Task inputs >>

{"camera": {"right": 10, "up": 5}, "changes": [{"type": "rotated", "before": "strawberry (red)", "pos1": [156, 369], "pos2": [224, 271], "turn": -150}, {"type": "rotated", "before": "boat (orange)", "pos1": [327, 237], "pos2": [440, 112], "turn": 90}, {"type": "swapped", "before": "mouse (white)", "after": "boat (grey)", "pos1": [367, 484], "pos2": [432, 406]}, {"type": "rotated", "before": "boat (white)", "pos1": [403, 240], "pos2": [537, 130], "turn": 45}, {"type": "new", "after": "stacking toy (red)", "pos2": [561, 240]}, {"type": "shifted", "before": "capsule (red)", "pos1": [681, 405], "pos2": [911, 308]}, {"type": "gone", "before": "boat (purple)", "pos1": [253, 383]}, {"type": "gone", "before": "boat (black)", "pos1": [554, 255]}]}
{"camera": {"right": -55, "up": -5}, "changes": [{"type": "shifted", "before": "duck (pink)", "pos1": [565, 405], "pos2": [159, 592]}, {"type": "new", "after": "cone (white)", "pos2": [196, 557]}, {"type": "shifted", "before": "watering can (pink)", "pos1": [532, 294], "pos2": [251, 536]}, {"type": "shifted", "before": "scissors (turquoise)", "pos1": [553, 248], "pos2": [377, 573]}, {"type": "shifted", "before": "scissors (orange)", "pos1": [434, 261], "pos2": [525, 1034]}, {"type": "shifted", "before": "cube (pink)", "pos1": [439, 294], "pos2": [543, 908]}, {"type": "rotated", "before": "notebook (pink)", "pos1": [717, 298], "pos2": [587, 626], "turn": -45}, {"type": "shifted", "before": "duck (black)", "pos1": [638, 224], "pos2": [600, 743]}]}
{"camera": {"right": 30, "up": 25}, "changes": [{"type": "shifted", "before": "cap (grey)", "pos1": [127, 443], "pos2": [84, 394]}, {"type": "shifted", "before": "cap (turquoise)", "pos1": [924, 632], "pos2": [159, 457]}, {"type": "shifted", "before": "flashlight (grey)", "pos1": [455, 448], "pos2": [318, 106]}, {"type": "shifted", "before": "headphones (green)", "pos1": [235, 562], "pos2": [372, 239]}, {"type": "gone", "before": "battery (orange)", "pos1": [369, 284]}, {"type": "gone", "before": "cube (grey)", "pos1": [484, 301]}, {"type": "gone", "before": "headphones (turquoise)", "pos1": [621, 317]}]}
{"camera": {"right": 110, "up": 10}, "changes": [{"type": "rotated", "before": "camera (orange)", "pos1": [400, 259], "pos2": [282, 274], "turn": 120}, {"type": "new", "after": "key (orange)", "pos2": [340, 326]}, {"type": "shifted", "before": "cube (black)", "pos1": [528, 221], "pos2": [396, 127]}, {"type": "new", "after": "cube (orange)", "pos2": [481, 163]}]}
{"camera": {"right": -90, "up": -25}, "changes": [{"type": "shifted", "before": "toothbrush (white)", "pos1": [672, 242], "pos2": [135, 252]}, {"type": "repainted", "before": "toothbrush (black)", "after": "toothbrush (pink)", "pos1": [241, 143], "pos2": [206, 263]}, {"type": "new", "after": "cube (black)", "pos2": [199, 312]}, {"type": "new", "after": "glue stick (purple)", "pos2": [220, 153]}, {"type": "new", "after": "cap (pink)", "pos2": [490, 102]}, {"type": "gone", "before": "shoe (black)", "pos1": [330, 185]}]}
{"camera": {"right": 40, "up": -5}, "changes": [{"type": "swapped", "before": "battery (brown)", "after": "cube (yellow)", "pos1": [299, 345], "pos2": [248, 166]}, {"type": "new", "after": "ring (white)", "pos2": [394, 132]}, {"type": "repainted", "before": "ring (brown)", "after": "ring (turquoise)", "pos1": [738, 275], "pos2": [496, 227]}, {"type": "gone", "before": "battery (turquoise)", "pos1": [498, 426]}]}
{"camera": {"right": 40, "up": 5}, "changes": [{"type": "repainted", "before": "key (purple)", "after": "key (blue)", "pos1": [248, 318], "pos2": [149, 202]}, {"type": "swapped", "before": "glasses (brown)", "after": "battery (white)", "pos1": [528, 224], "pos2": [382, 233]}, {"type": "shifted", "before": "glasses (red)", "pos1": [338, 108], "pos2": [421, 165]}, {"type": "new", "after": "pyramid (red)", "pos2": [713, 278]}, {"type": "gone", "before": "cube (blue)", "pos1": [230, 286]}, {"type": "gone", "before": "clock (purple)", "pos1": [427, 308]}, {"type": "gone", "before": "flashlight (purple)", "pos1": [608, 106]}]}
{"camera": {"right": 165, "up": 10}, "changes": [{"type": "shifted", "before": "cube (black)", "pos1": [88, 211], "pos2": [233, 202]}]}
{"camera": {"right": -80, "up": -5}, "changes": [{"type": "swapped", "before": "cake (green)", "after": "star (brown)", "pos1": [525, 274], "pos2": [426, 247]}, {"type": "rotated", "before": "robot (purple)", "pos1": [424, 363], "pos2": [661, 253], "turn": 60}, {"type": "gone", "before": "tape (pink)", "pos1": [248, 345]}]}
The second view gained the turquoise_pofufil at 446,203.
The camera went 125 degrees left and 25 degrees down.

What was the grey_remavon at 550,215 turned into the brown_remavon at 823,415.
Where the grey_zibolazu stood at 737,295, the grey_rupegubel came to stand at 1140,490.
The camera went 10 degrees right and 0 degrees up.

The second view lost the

Exercise description >> Output every record above a second time, exactly.

Result of the task >>
{"camera": {"right": 10, "up": 5}, "changes": [{"type": "rotated", "before": "strawberry (red)", "pos1": [156, 369], "pos2": [224, 271], "turn": -150}, {"type": "rotated", "before": "boat (orange)", "pos1": [327, 237], "pos2": [440, 112], "turn": 90}, {"type": "swapped", "before": "mouse (white)", "after": "boat (grey)", "pos1": [367, 484], "pos2": [432, 406]}, {"type": "rotated", "before": "boat (white)", "pos1": [403, 240], "pos2": [537, 130], "turn": 45}, {"type": "new", "after": "stacking toy (red)", "pos2": [561, 240]}, {"type": "shifted", "before": "capsule (red)", "pos1": [681, 405], "pos2": [911, 308]}, {"type": "gone", "before": "boat (purple)", "pos1": [253, 383]}, {"type": "gone", "before": "boat (black)", "pos1": [554, 255]}]}
{"camera": {"right": -55, "up": -5}, "changes": [{"type": "shifted", "before": "duck (pink)", "pos1": [565, 405], "pos2": [159, 592]}, {"type": "new", "after": "cone (white)", "pos2": [196, 557]}, {"type": "shifted", "before": "watering can (pink)", "pos1": [532, 294], "pos2": [251, 536]}, {"type": "shifted", "before": "scissors (turquoise)", "pos1": [553, 248], "pos2": [377, 573]}, {"type": "shifted", "before": "scissors (orange)", "pos1": [434, 261], "pos2": [525, 1034]}, {"type": "shifted", "before": "cube (pink)", "pos1": [439, 294], "pos2": [543, 908]}, {"type": "rotated", "before": "notebook (pink)", "pos1": [717, 298], "pos2": [587, 626], "turn": -45}, {"type": "shifted", "before": "duck (black)", "pos1": [638, 224], "pos2": [600, 743]}]}
{"camera": {"right": 30, "up": 25}, "changes": [{"type": "shifted", "before": "cap (grey)", "pos1": [127, 443], "pos2": [84, 394]}, {"type": "shifted", "before": "cap (turquoise)", "pos1": [924, 632], "pos2": [159, 457]}, {"type": "shifted", "before": "flashlight (grey)", "pos1": [455, 448], "pos2": [318, 106]}, {"type": "shifted", "before": "headphones (green)", "pos1": [235, 562], "pos2": [372, 239]}, {"type": "gone", "before": "battery (orange)", "pos1": [369, 284]}, {"type": "gone", "before": "cube (grey)", "pos1": [484, 301]}, {"type": "gone", "before": "headphones (turquoise)", "pos1": [621, 317]}]}
{"camera": {"right": 110, "up": 10}, "changes": [{"type": "rotated", "before": "camera (orange)", "pos1": [400, 259], "pos2": [282, 274], "turn": 120}, {"type": "new", "after": "key (orange)", "pos2": [340, 326]}, {"type": "shifted", "before": "cube (black)", "pos1": [528, 221], "pos2": [396, 127]}, {"type": "new", "after": "cube (orange)", "pos2": [481, 163]}]}
{"camera": {"right": -90, "up": -25}, "changes": [{"type": "shifted", "before": "toothbrush (white)", "pos1": [672, 242], "pos2": [135, 252]}, {"type": "repainted", "before": "toothbrush (black)", "after": "toothbrush (pink)", "pos1": [241, 143], "pos2": [206, 263]}, {"type": "new", "after": "cube (black)", "pos2": [199, 312]}, {"type": "new", "after": "glue stick (purple)", "pos2": [220, 153]}, {"type": "new", "after": "cap (pink)", "pos2": [490, 102]}, {"type": "gone", "before": "shoe (black)", "pos1": [330, 185]}]}
{"camera": {"right": 40, "up": -5}, "changes": [{"type": "swapped", "before": "battery (brown)", "after": "cube (yellow)", "pos1": [299, 345], "pos2": [248, 166]}, {"type": "new", "after": "ring (white)", "pos2": [394, 132]}, {"type": "repainted", "before": "ring (brown)", "after": "ring (turquoise)", "pos1": [738, 275], "pos2": [496, 227]}, {"type": "gone", "before": "battery (turquoise)", "pos1": [498, 426]}]}
{"camera": {"right": 40, "up": 5}, "changes": [{"type": "repainted", "before": "key (purple)", "after": "key (blue)", "pos1": [248, 318], "pos2": [149, 202]}, {"type": "swapped", "before": "glasses (brown)", "after": "battery (white)", "pos1": [528, 224], "pos2": [382, 233]}, {"type": "shifted", "before": "glasses (red)", "pos1": [338, 108], "pos2": [421, 165]}, {"type": "new", "after": "pyramid (red)", "pos2": [713, 278]}, {"type": "gone", "before": "cube (blue)", "pos1": [230, 286]}, {"type": "gone", "before": "clock (purple)", "pos1": [427, 308]}, {"type": "gone", "before": "flashlight (purple)", "pos1": [608, 106]}]}
{"camera": {"right": 165, "up": 10}, "changes": [{"type": "shifted", "before": "cube (black)", "pos1": [88, 211], "pos2": [233, 202]}]}
{"camera": {"right": -80, "up": -5}, "changes": [{"type": "swapped", "before": "cake (green)", "after": "star (brown)", "pos1": [525, 274], "pos2": [426, 247]}, {"type": "rotated", "before": "robot (purple)", "pos1": [424, 363], "pos2": [661, 253], "turn": 60}, {"type": "gone", "before": "tape (pink)", "pos1": [248, 345]}]}
The second view gained the turquoise_pofufil at 446,203.
The camera went 125 degrees left and 25 degrees down.

What was the grey_remavon at 550,215 turned into the brown_remavon at 823,415.
Where the grey_zibolazu stood at 737,295, the grey_rupegubel came to stand at 1140,490.
The camera went 10 degrees right and 0 degrees up.

The second view lost the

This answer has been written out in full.